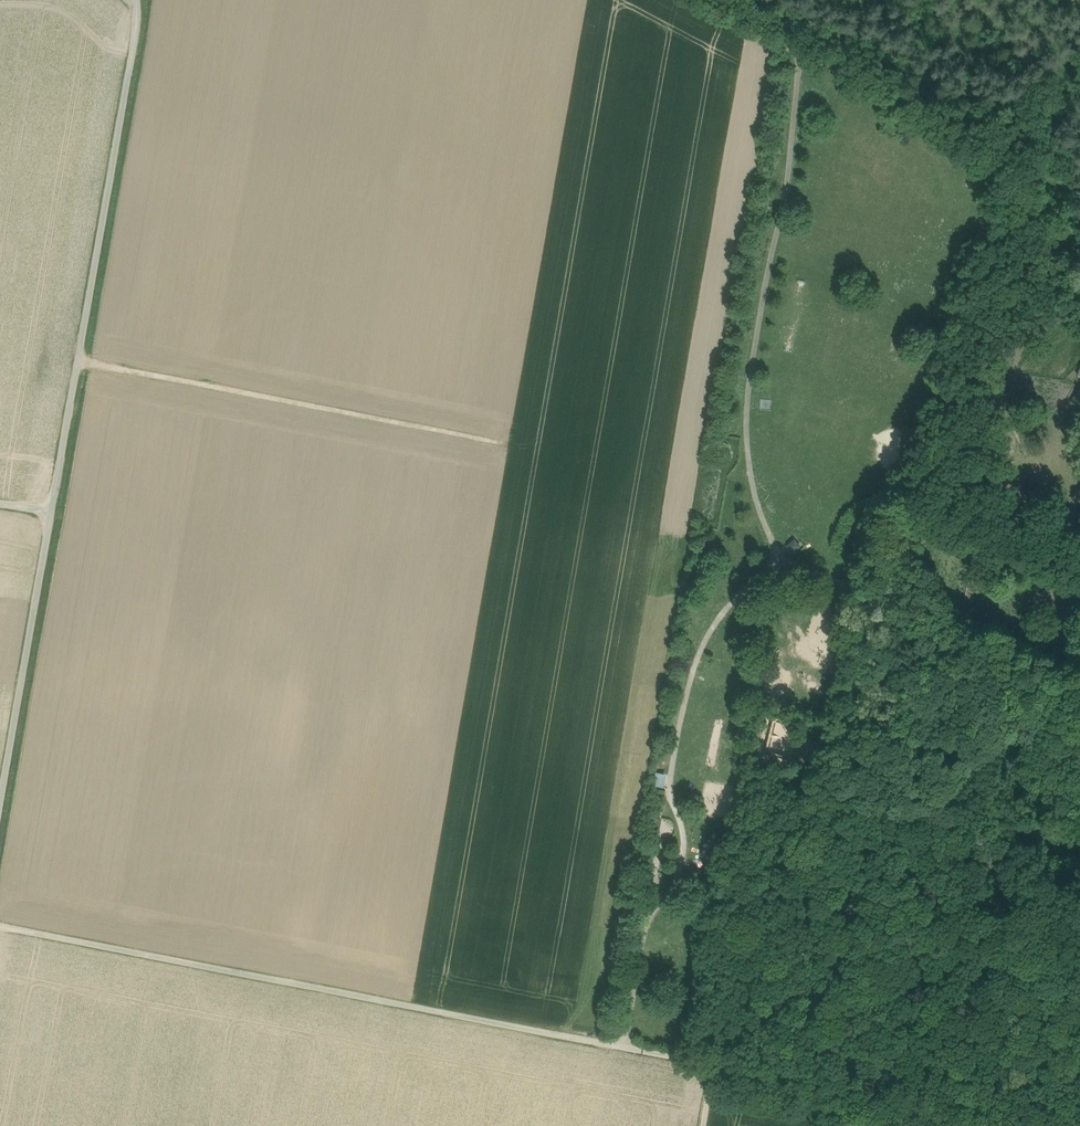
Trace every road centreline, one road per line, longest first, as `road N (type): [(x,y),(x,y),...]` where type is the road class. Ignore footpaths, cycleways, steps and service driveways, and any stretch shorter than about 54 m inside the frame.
road 1 (unclassified): [(137,0),(137,46),(0,808)]
road 2 (track): [(0,927),(713,1072),(704,1125)]
road 3 (track): [(797,61),(788,180),(750,374),(746,437),(751,480),(778,559),(721,618),(699,656),(670,789)]
road 4 (track): [(828,1125),(811,924),(810,784),(869,596)]
road 5 (track): [(78,360),(508,451)]
road 6 (track): [(1079,323),(1003,208),(996,176),(833,71),(797,61)]
road 7 (track): [(1003,208),(968,266),(935,405),(879,571)]
road 8 (track): [(1079,1012),(1043,995),(1015,993),(969,1011),(950,996),(945,979),(956,930),(982,855)]
road 9 (track): [(1079,662),(1068,706),(993,799),(982,855)]
road 10 (track): [(828,1109),(872,1113),(899,1106),(969,1011)]
road 11 (track): [(677,881),(646,926),(625,1050)]
road 12 (track): [(686,0),(797,61)]
road 13 (track): [(778,559),(869,596),(879,571)]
=====
■ **Activity**: Would you return the whole listing exactly, without the pictures?

■ **Answer section**:
Trace every road centreline, one road per line, longest first, as `road N (type): [(x,y),(x,y),...]` where type is the road class. Ignore footpaths, cycleways, steps and service driveways, and any stretch shorter than about 54 m inside the frame.
road 1 (unclassified): [(137,0),(137,46),(0,808)]
road 2 (track): [(0,927),(713,1072),(704,1125)]
road 3 (track): [(797,61),(788,180),(750,374),(746,437),(751,480),(778,559),(721,618),(699,656),(670,789)]
road 4 (track): [(828,1125),(811,924),(810,784),(869,596)]
road 5 (track): [(78,360),(508,451)]
road 6 (track): [(1079,323),(1003,208),(996,176),(833,71),(797,61)]
road 7 (track): [(1003,208),(968,266),(935,405),(879,571)]
road 8 (track): [(1079,1012),(1043,995),(1015,993),(969,1011),(950,996),(945,979),(956,930),(982,855)]
road 9 (track): [(1079,662),(1068,706),(993,799),(982,855)]
road 10 (track): [(828,1109),(872,1113),(899,1106),(969,1011)]
road 11 (track): [(677,881),(646,926),(625,1050)]
road 12 (track): [(686,0),(797,61)]
road 13 (track): [(778,559),(869,596),(879,571)]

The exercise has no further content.